*** Data Section Begins ***

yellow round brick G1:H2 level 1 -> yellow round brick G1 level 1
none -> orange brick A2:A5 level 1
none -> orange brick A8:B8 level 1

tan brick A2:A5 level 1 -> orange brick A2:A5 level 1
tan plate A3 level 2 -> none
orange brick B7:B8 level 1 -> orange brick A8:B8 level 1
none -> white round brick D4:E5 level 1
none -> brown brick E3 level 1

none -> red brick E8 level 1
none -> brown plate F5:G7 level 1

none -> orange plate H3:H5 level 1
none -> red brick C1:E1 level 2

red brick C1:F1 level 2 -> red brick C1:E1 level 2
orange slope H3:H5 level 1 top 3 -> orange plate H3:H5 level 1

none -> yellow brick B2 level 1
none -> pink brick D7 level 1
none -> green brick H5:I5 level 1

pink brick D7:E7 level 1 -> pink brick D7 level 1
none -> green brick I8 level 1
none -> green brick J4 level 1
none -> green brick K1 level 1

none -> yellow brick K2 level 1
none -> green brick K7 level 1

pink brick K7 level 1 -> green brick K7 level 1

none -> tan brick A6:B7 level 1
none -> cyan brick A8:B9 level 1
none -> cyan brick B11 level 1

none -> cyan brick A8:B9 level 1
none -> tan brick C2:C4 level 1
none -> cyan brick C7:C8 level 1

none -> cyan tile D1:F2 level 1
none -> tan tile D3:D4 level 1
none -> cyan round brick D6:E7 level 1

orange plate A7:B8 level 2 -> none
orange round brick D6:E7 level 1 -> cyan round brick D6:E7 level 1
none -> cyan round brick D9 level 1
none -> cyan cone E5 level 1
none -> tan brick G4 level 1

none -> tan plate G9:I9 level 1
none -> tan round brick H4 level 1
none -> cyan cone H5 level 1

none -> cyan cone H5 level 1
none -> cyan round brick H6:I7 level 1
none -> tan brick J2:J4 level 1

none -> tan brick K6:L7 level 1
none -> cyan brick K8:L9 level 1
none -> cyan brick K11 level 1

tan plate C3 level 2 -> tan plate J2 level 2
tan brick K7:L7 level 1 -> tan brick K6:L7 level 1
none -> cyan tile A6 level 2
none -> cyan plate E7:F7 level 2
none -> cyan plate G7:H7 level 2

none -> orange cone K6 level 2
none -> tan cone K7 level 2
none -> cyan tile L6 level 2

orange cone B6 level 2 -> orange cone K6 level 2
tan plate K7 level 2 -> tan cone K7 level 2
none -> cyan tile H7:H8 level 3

*** Data Section Ends ***

## [The task]
Please restate, word for word, the lines of the entries that run from the first line through the one holding "none -> brown brick E3 level 1", and add nothing.

## [Answer below]
yellow round brick G1:H2 level 1 -> yellow round brick G1 level 1
none -> orange brick A2:A5 level 1
none -> orange brick A8:B8 level 1

tan brick A2:A5 level 1 -> orange brick A2:A5 level 1
tan plate A3 level 2 -> none
orange brick B7:B8 level 1 -> orange brick A8:B8 level 1
none -> white round brick D4:E5 level 1
none -> brown brick E3 level 1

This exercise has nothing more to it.